(DATA UNDER STUDY Opens)
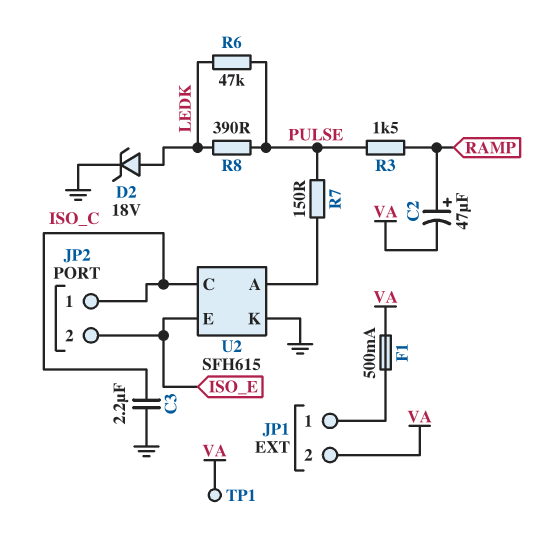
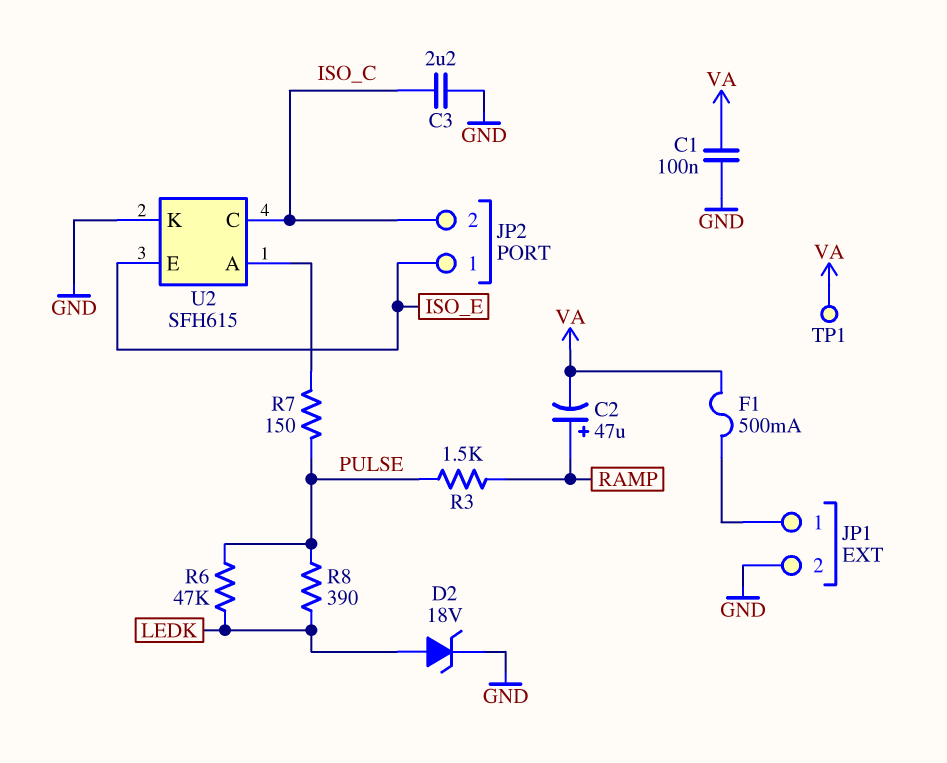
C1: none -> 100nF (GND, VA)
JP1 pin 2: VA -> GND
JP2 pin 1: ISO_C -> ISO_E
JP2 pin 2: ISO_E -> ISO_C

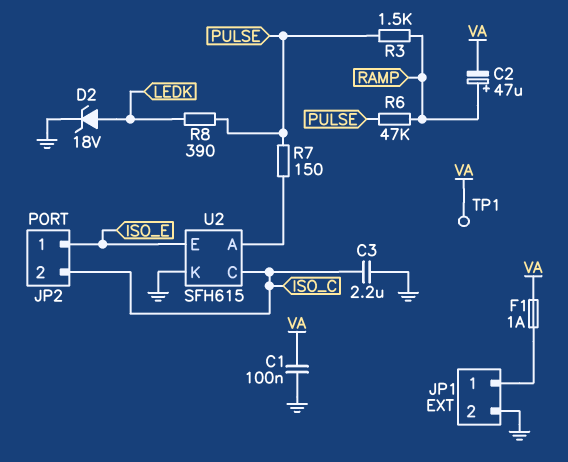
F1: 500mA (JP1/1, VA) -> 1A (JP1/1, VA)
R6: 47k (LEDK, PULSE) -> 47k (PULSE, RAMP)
(DATA UNDER STUDY Closes)
(DATA UNDER STUDY Opens)
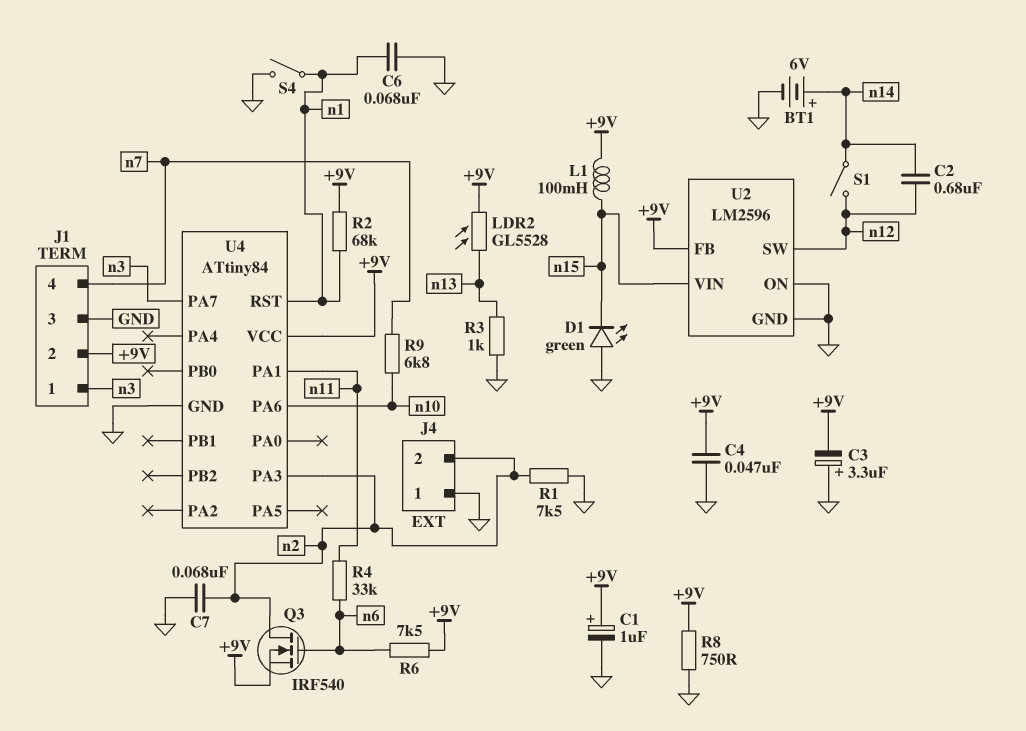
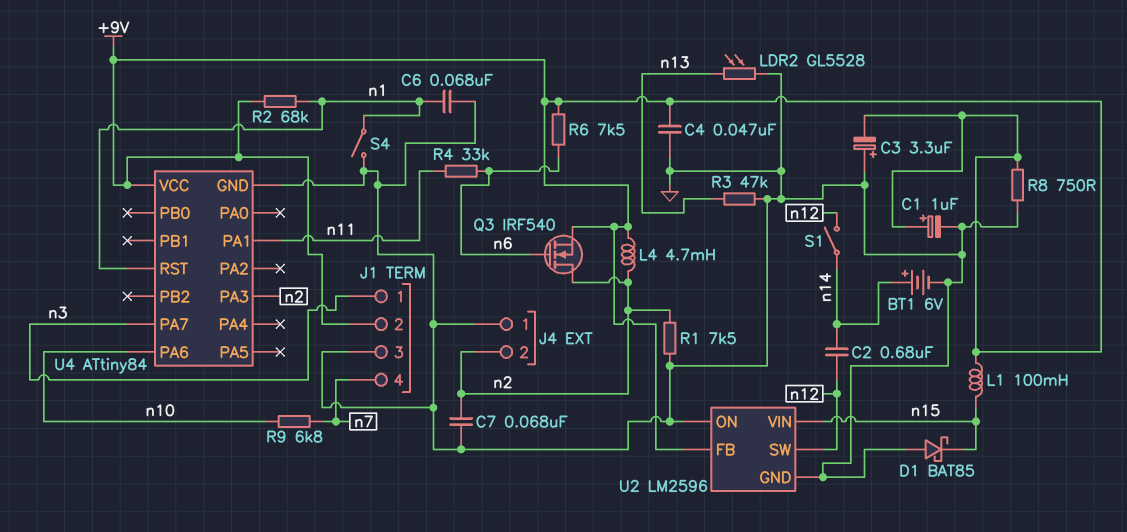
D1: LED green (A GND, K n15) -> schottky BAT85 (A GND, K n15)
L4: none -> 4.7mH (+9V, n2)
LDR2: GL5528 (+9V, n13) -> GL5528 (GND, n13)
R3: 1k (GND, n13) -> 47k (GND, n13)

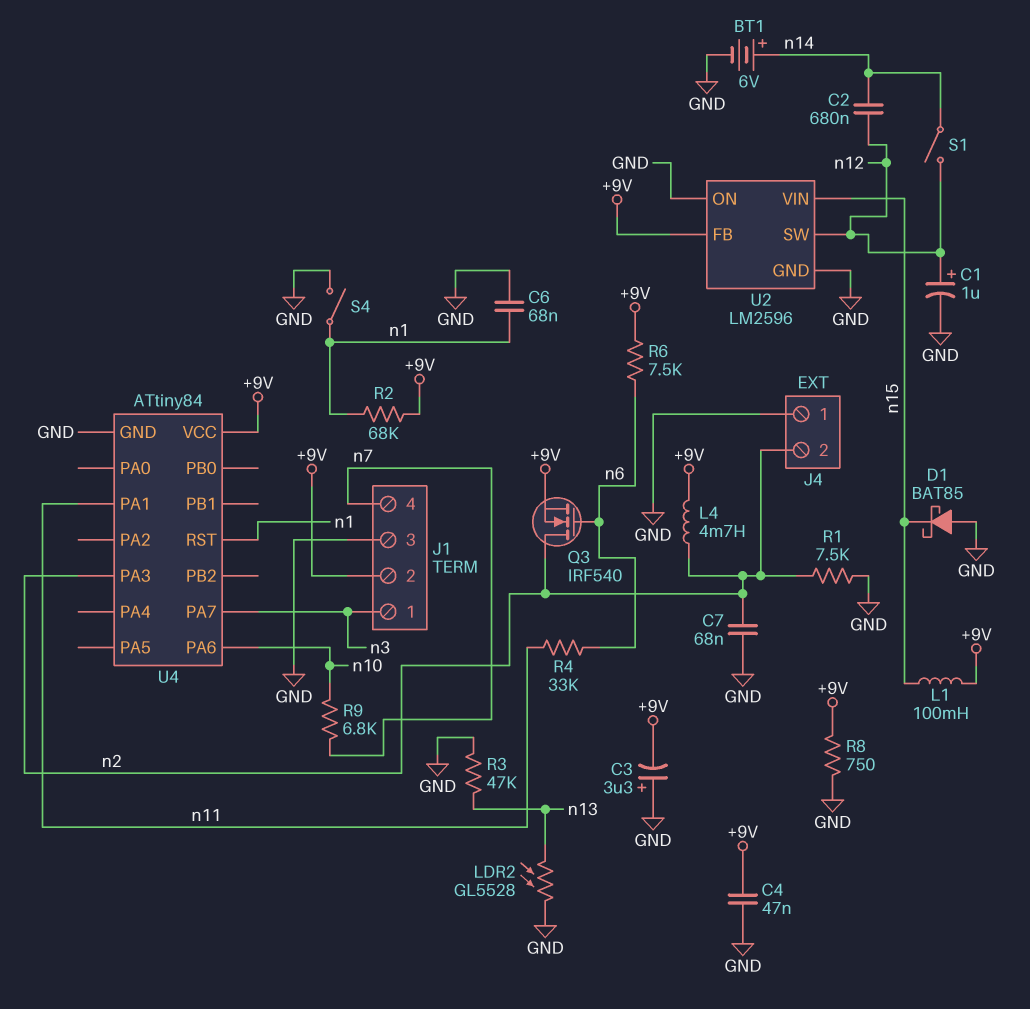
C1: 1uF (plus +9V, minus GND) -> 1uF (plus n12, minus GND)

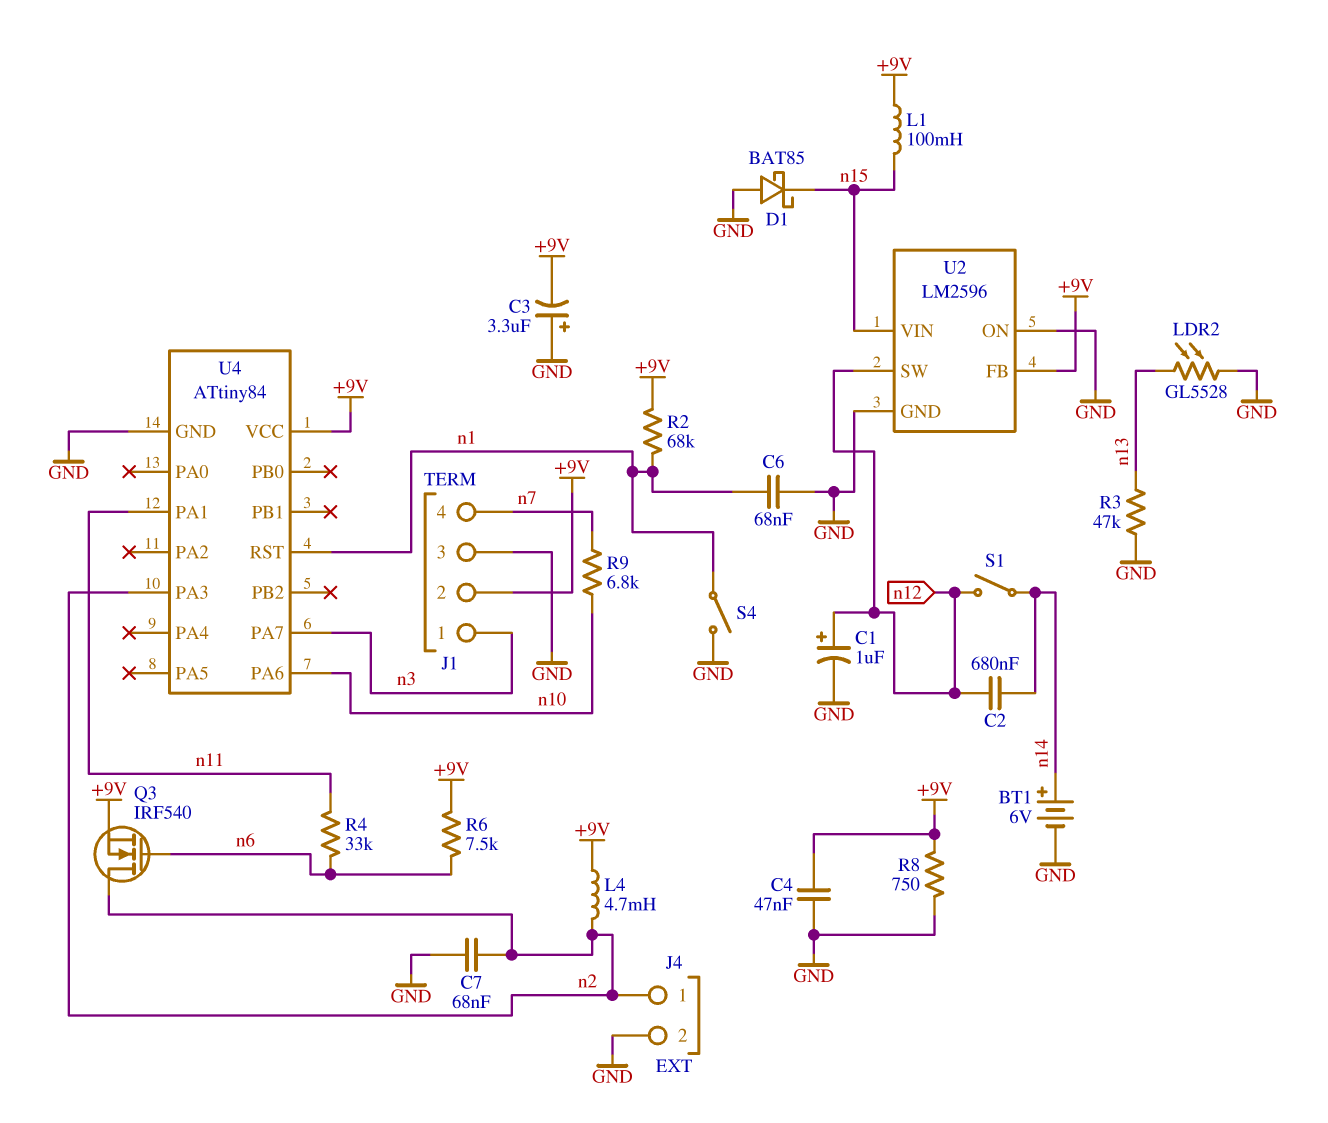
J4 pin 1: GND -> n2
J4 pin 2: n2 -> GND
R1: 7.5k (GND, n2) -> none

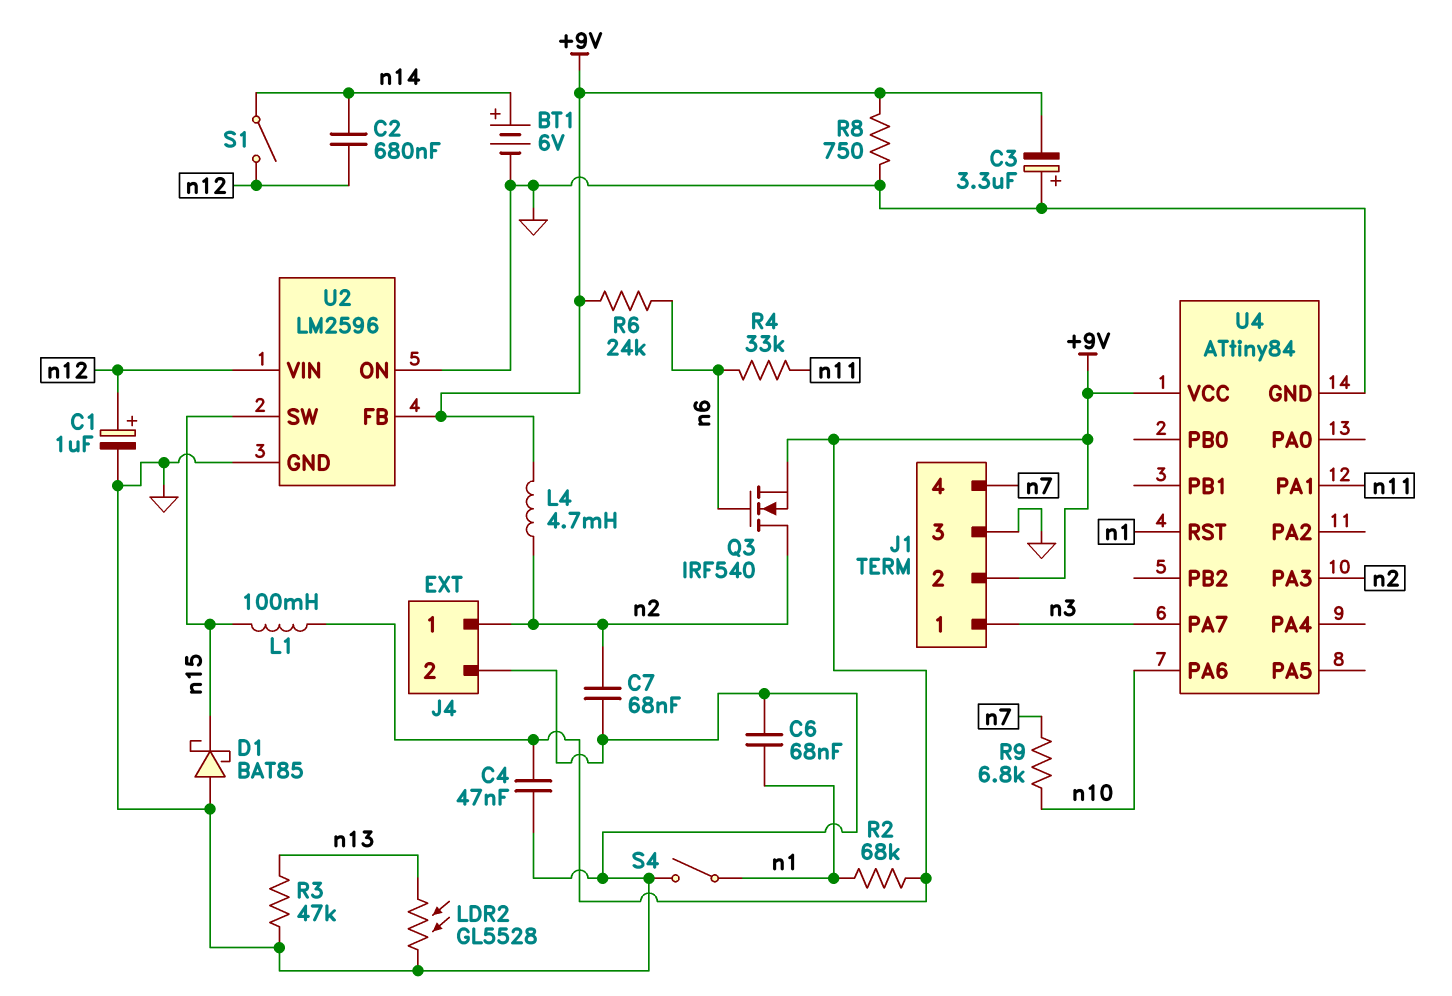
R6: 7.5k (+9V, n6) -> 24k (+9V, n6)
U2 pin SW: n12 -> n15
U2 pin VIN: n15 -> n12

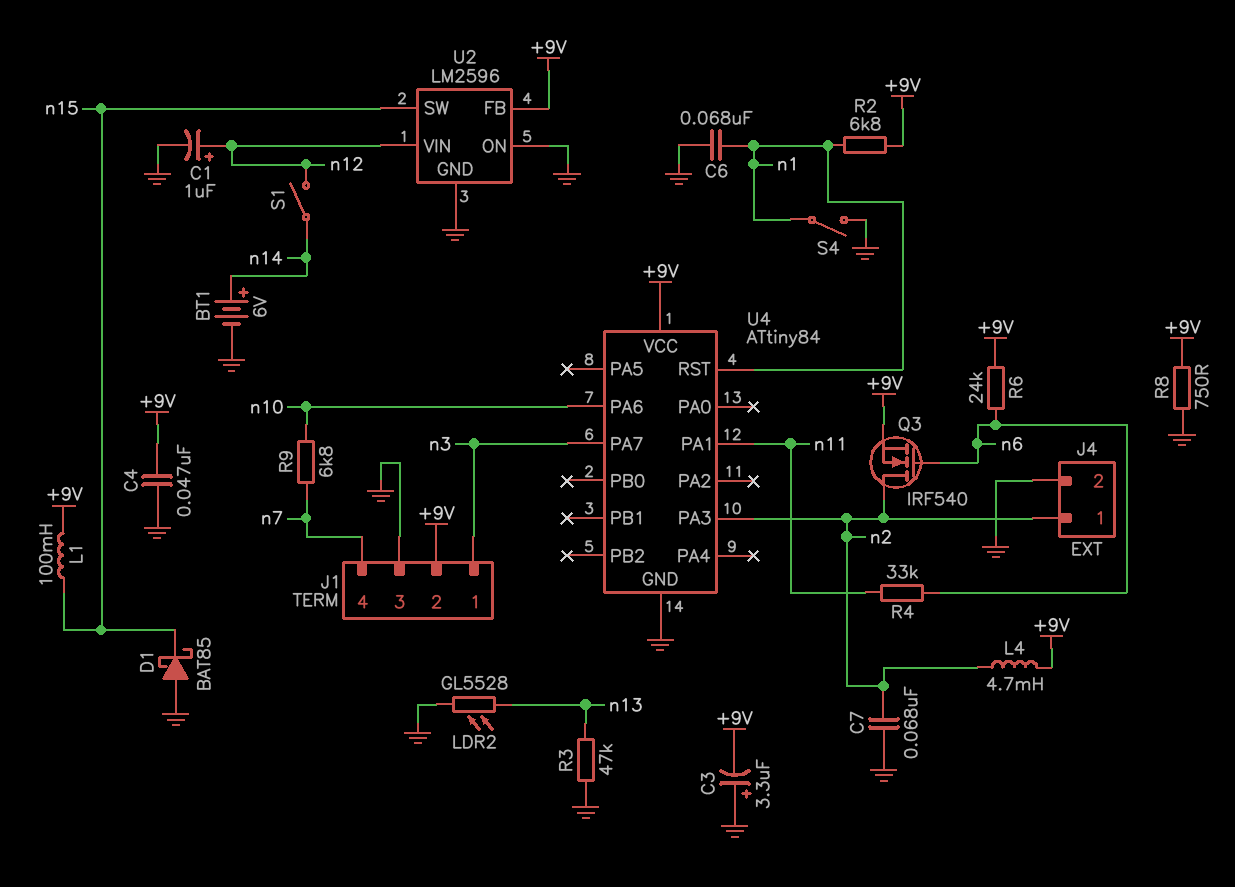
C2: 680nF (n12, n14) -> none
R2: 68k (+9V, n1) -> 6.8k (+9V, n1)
(DATA UNDER STUDY Closes)
▸ **INSTRUCTIONS TO FOLLOW**: Return exactly the stretch above whose first line contains "R6: 7.5k (+9V, n6) -> 24k (+9V, n6)" and whose last line contains "R2: 68k (+9V, n1) -> 6.8k (+9V, n1)", and nothing outside it. The pictures should not appear.

▸ **REPLY TO THE TASK**:
R6: 7.5k (+9V, n6) -> 24k (+9V, n6)
U2 pin SW: n12 -> n15
U2 pin VIN: n15 -> n12

C2: 680nF (n12, n14) -> none
R2: 68k (+9V, n1) -> 6.8k (+9V, n1)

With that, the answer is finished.